(Your task)
The answer must be the lines from the one that holds "C4: 2.2uF (plus" through the final line of the data, copied exactly, with no pictures.

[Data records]

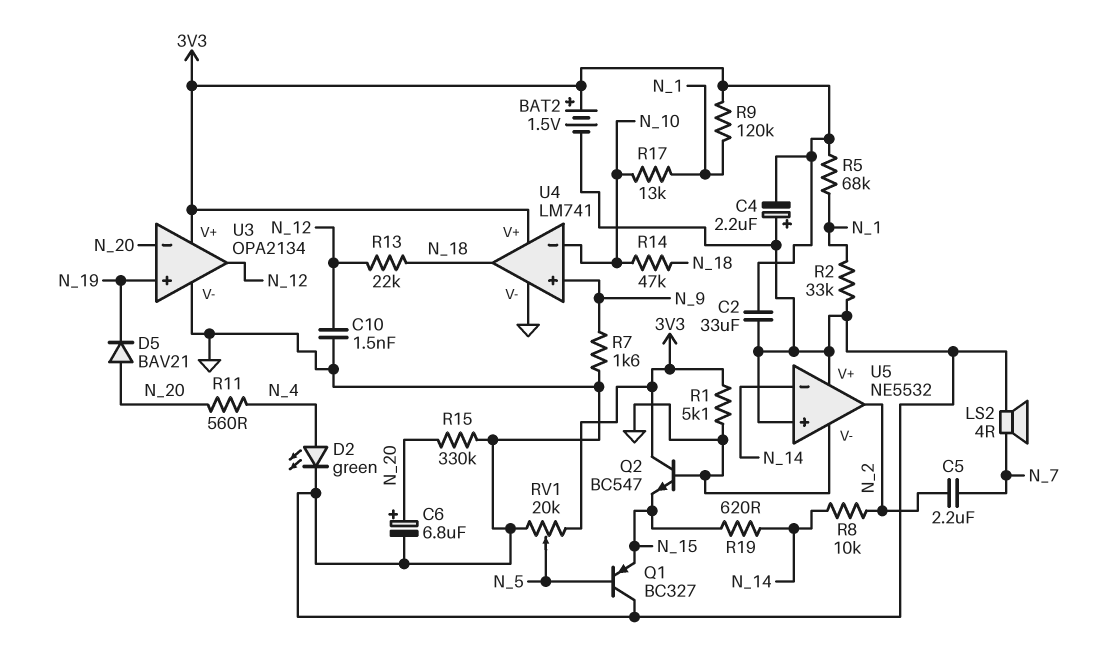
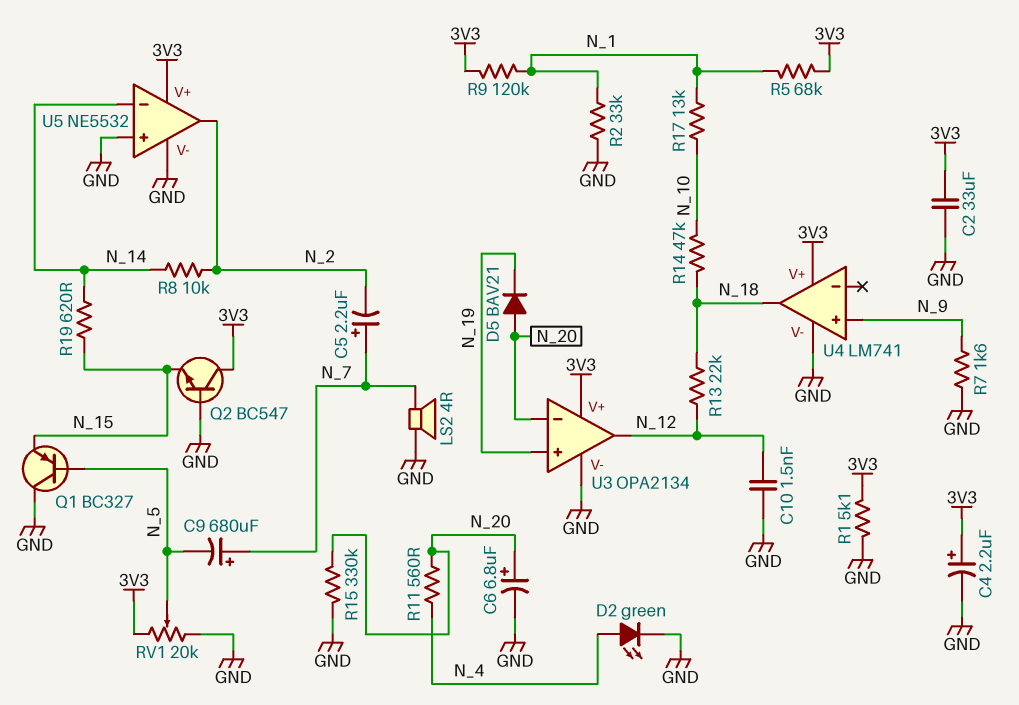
BAT2: 1.5V (plus 3V3, minus GND) -> none
C4: 2.2uF (plus GND, minus 3V3) -> 2.2uF (plus 3V3, minus GND)
C5: 2.2uF (N_2, N_7) -> 2.2uF (plus N_7, minus N_2)
C9: none -> 680uF (plus N_7, minus N_5)
U4 pin in-: N_10 -> none
U5 pin V+: GND -> 3V3

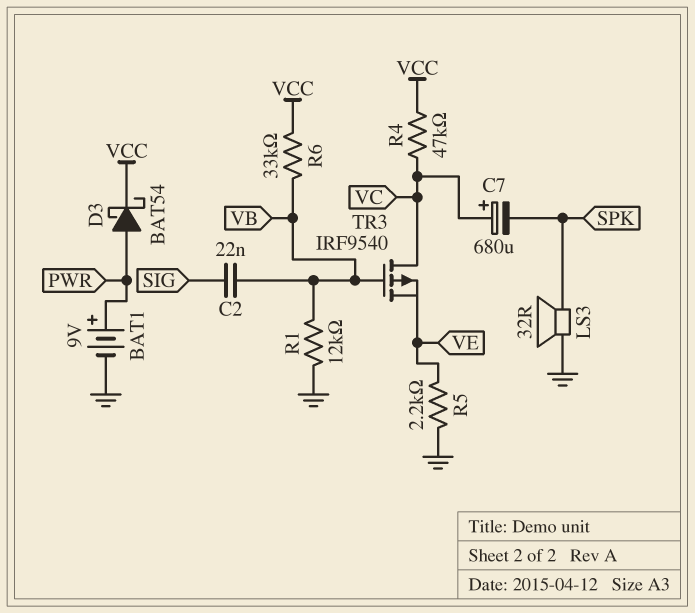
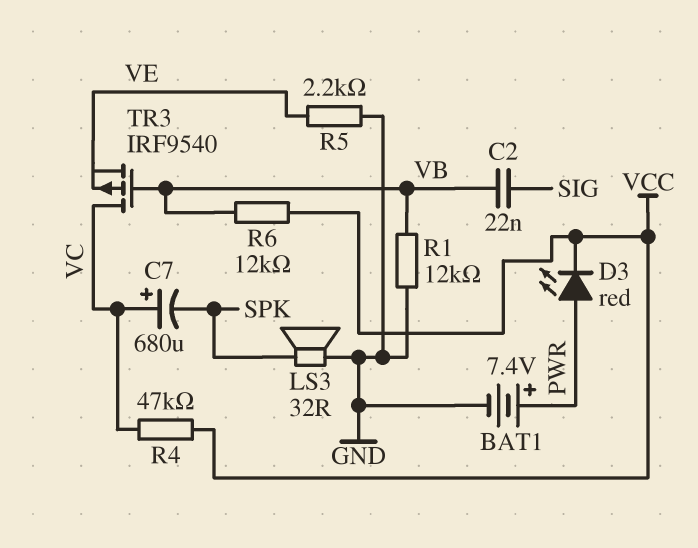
BAT1: 9V (plus PWR, minus GND) -> 7.4V (plus PWR, minus GND)
D3: schottky BAT54 (A PWR, K VCC) -> LED red (A PWR, K VCC)
R6: 33k (VB, VCC) -> 12k (VB, VCC)

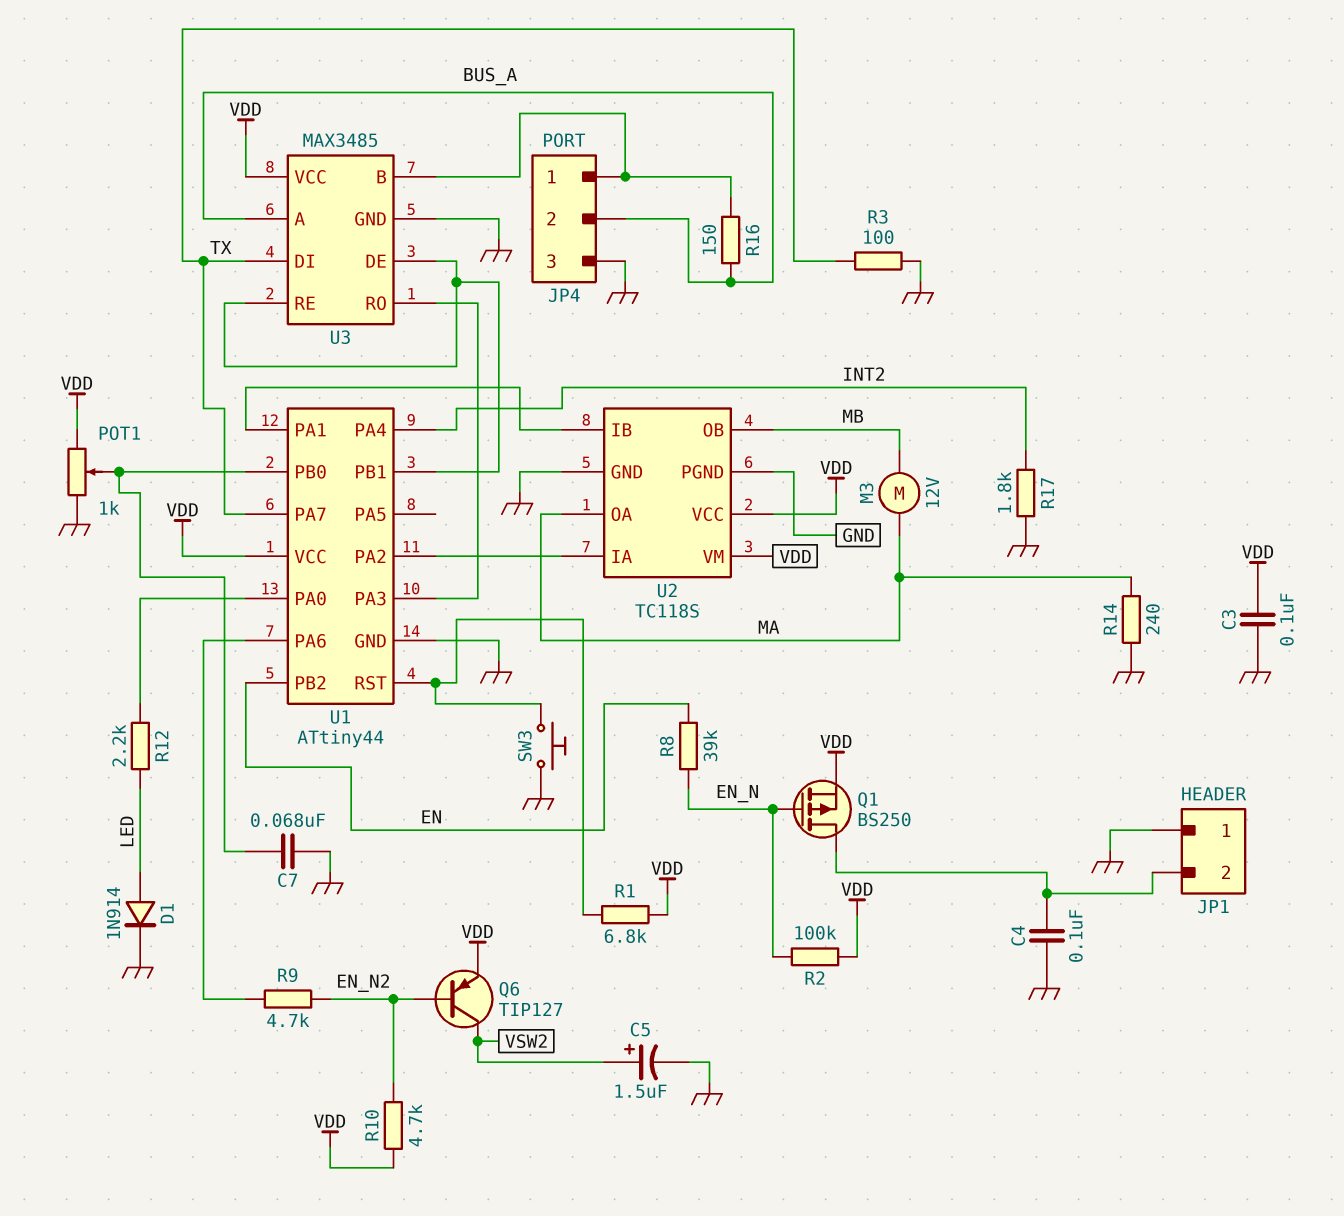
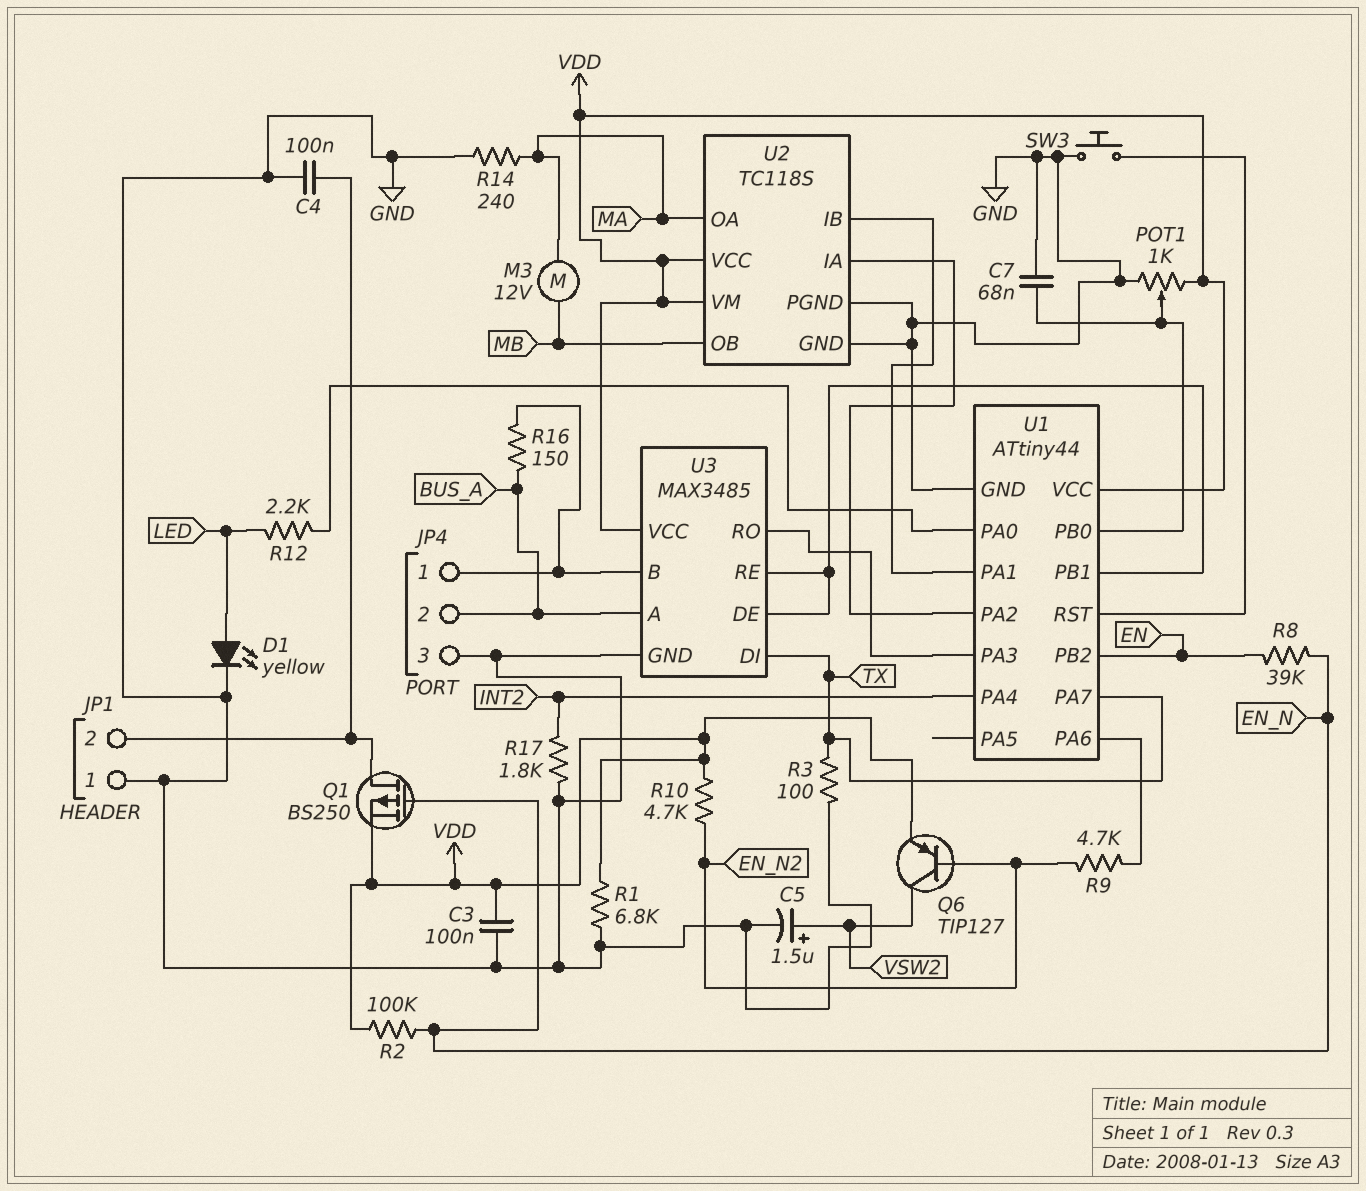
D1: diode 1N914 (A LED, K GND) -> LED yellow (A LED, K GND)
R1: 6.8k (U1/RST, VDD) -> 6.8k (GND, VDD)

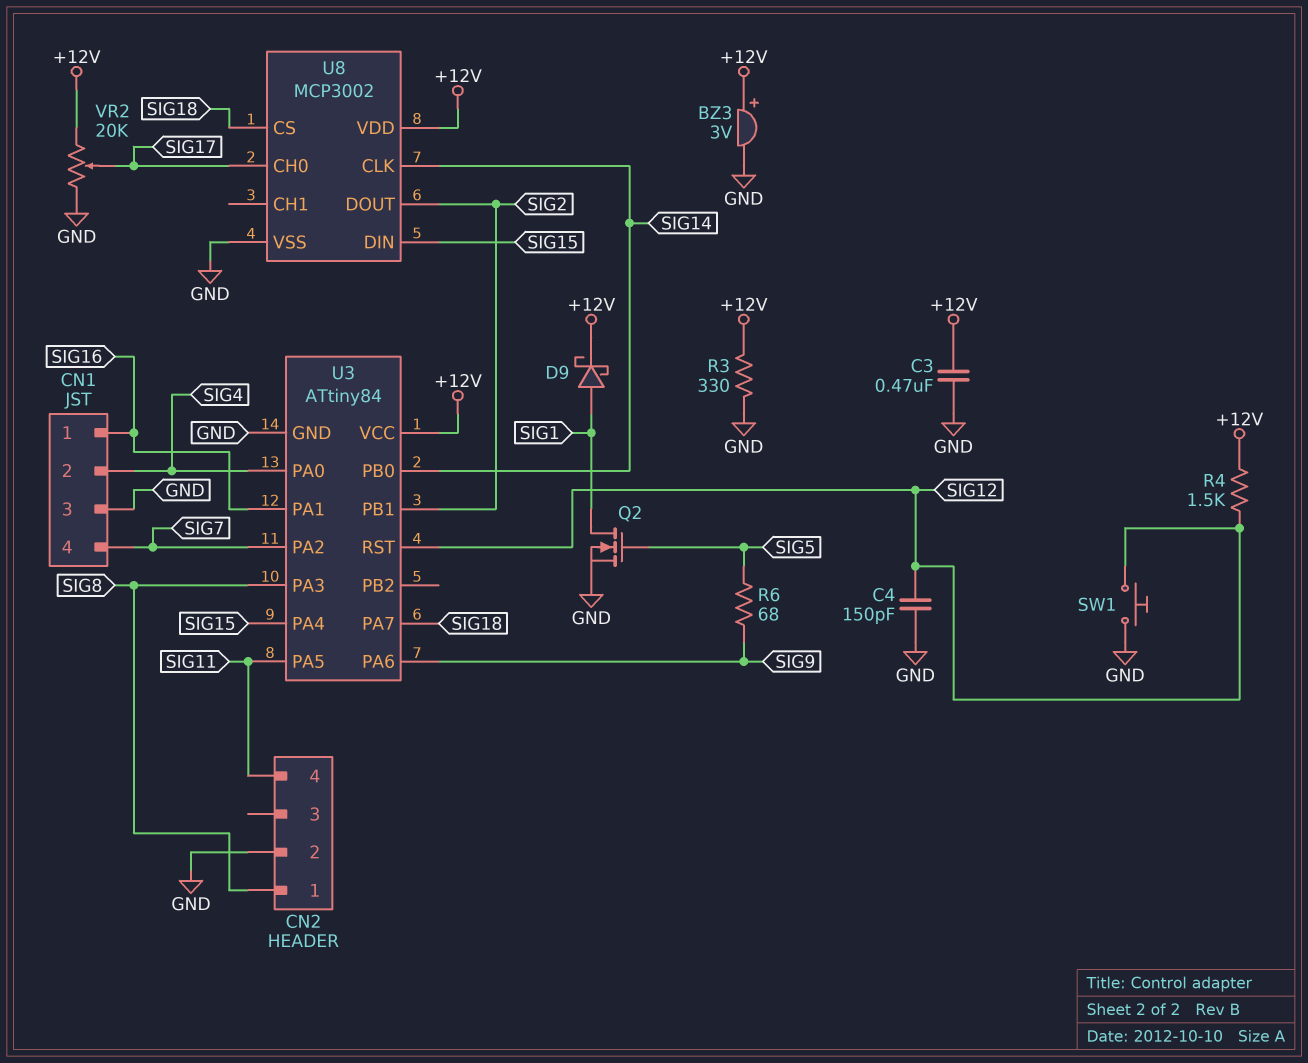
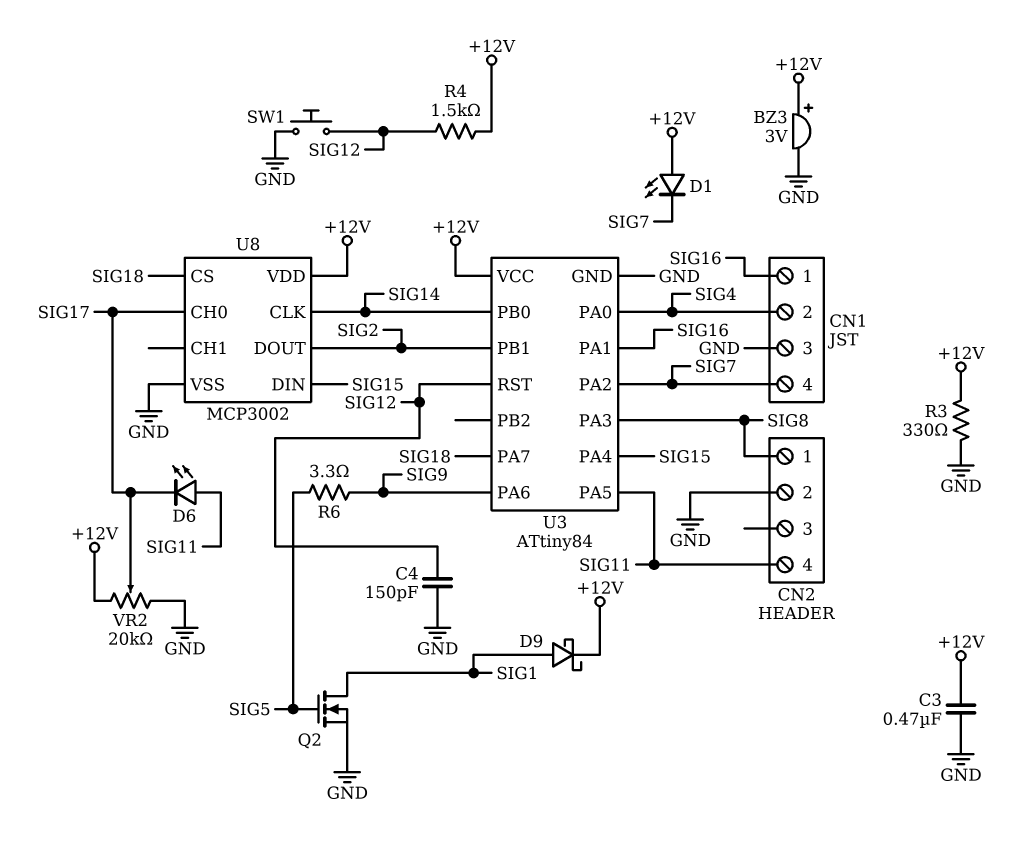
D1: none -> LED (A +12V, K SIG7)
D6: none -> LED (A SIG11, K SIG17)
R6: 68 (SIG5, SIG9) -> 3.3 (SIG5, SIG9)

(Solution for this problem)
C4: 2.2uF (plus GND, minus 3V3) -> 2.2uF (plus 3V3, minus GND)
C5: 2.2uF (N_2, N_7) -> 2.2uF (plus N_7, minus N_2)
C9: none -> 680uF (plus N_7, minus N_5)
U4 pin in-: N_10 -> none
U5 pin V+: GND -> 3V3

BAT1: 9V (plus PWR, minus GND) -> 7.4V (plus PWR, minus GND)
D3: schottky BAT54 (A PWR, K VCC) -> LED red (A PWR, K VCC)
R6: 33k (VB, VCC) -> 12k (VB, VCC)

D1: diode 1N914 (A LED, K GND) -> LED yellow (A LED, K GND)
R1: 6.8k (U1/RST, VDD) -> 6.8k (GND, VDD)

D1: none -> LED (A +12V, K SIG7)
D6: none -> LED (A SIG11, K SIG17)
R6: 68 (SIG5, SIG9) -> 3.3 (SIG5, SIG9)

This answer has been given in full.